== EXERCISE ==
Please set down, word for word, each line from the one containing "RELAY2 pin VCC: 3V3 -> GND" through the final line of the records below, both included, and nothing else.

Items from a dataset
◆ ◆ ◆ ◆

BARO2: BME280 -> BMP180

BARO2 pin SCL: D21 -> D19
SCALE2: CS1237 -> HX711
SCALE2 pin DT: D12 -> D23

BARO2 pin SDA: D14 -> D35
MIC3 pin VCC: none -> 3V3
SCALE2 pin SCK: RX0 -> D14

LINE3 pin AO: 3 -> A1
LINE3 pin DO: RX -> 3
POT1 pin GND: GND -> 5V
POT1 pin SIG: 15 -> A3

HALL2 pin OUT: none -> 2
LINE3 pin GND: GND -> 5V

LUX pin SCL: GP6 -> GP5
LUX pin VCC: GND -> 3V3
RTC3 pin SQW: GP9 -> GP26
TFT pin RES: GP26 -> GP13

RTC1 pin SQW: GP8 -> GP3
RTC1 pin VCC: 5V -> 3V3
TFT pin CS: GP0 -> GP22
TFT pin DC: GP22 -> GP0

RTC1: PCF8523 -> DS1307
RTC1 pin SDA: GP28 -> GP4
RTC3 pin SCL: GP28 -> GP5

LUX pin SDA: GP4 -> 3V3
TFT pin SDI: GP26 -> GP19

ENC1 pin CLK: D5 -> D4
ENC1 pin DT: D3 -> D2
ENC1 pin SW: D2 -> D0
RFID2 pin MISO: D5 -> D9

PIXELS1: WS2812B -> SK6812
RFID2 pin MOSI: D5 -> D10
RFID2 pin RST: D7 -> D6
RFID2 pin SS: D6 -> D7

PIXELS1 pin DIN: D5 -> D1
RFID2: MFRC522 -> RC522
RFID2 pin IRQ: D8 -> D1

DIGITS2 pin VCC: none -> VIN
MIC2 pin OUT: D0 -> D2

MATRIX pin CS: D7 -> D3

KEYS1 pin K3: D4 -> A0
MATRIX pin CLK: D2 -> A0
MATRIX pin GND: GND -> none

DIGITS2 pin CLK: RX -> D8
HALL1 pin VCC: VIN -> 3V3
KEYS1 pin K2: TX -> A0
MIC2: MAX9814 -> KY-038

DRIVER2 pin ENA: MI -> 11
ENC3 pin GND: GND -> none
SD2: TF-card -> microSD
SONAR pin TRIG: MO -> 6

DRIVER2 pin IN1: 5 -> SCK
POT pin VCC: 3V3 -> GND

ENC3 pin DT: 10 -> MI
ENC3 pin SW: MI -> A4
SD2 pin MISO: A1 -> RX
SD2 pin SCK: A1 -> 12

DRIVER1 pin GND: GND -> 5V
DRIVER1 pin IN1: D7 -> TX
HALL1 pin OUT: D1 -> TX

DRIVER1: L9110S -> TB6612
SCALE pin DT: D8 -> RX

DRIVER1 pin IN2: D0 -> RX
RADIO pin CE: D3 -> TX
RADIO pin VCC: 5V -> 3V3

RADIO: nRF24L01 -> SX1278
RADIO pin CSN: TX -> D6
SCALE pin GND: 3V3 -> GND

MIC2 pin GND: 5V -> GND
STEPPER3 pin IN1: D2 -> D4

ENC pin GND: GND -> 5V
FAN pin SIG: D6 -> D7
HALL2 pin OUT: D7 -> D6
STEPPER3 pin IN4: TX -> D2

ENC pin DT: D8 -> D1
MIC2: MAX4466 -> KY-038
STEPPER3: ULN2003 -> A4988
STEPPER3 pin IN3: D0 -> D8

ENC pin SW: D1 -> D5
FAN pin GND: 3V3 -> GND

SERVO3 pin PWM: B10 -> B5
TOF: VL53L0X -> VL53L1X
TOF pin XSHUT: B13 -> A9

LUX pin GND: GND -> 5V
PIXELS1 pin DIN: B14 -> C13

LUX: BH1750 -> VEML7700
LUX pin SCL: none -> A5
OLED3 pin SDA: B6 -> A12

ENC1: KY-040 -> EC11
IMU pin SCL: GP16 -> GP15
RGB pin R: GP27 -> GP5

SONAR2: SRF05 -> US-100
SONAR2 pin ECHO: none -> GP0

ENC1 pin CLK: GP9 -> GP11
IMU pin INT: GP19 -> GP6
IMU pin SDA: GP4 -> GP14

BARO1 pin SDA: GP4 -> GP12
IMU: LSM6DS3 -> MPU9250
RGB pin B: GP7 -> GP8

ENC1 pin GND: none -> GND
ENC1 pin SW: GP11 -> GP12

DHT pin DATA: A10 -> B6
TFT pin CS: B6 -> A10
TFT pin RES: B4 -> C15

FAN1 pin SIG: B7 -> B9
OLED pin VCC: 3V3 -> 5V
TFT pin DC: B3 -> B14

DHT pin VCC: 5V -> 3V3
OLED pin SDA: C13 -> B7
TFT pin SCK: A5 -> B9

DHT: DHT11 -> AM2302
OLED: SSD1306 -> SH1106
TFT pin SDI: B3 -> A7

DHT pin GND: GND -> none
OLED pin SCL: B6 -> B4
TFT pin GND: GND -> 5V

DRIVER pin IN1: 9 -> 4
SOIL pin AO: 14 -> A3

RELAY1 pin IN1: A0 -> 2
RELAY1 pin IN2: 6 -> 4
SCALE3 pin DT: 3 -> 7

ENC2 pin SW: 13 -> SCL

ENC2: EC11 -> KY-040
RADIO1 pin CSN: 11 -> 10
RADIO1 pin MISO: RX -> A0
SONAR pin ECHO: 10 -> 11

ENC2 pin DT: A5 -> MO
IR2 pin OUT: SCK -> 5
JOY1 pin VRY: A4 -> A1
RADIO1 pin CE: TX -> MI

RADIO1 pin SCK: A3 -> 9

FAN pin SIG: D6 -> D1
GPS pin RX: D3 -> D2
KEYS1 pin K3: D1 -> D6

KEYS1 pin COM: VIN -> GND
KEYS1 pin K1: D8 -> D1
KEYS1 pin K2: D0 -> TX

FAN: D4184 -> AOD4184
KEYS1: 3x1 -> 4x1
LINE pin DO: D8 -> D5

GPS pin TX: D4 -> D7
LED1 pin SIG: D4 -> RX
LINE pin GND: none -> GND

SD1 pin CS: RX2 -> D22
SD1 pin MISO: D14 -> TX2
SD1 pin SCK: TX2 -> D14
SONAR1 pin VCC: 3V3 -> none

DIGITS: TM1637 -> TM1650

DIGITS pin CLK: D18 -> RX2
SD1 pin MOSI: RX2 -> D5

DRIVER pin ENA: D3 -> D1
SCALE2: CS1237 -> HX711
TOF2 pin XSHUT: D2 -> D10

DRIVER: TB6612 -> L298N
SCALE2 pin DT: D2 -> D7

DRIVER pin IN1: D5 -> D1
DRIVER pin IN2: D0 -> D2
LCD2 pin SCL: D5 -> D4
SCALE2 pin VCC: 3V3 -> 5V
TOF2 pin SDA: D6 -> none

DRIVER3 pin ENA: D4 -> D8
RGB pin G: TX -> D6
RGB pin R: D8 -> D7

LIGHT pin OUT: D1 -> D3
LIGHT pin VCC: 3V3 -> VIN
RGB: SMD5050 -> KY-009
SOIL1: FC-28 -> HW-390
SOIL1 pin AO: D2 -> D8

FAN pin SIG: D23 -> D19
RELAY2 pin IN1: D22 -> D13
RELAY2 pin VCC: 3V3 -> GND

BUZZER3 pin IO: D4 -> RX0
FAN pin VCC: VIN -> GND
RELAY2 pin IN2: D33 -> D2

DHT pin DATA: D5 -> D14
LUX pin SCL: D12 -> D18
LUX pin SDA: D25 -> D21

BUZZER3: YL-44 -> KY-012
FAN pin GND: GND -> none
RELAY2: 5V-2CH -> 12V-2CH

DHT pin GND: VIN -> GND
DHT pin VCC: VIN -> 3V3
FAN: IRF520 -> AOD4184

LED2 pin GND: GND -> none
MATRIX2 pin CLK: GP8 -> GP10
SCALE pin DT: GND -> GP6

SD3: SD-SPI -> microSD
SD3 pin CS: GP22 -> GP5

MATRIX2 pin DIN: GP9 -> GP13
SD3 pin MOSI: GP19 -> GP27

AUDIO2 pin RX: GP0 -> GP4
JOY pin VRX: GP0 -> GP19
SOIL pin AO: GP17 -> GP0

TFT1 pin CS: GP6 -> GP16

◆ ◆ ◆ ◆

== RESULT OF THIS EXERCISE ==
RELAY2 pin VCC: 3V3 -> GND

BUZZER3 pin IO: D4 -> RX0
FAN pin VCC: VIN -> GND
RELAY2 pin IN2: D33 -> D2

DHT pin DATA: D5 -> D14
LUX pin SCL: D12 -> D18
LUX pin SDA: D25 -> D21

BUZZER3: YL-44 -> KY-012
FAN pin GND: GND -> none
RELAY2: 5V-2CH -> 12V-2CH

DHT pin GND: VIN -> GND
DHT pin VCC: VIN -> 3V3
FAN: IRF520 -> AOD4184

LED2 pin GND: GND -> none
MATRIX2 pin CLK: GP8 -> GP10
SCALE pin DT: GND -> GP6

SD3: SD-SPI -> microSD
SD3 pin CS: GP22 -> GP5

MATRIX2 pin DIN: GP9 -> GP13
SD3 pin MOSI: GP19 -> GP27

AUDIO2 pin RX: GP0 -> GP4
JOY pin VRX: GP0 -> GP19
SOIL pin AO: GP17 -> GP0

TFT1 pin CS: GP6 -> GP16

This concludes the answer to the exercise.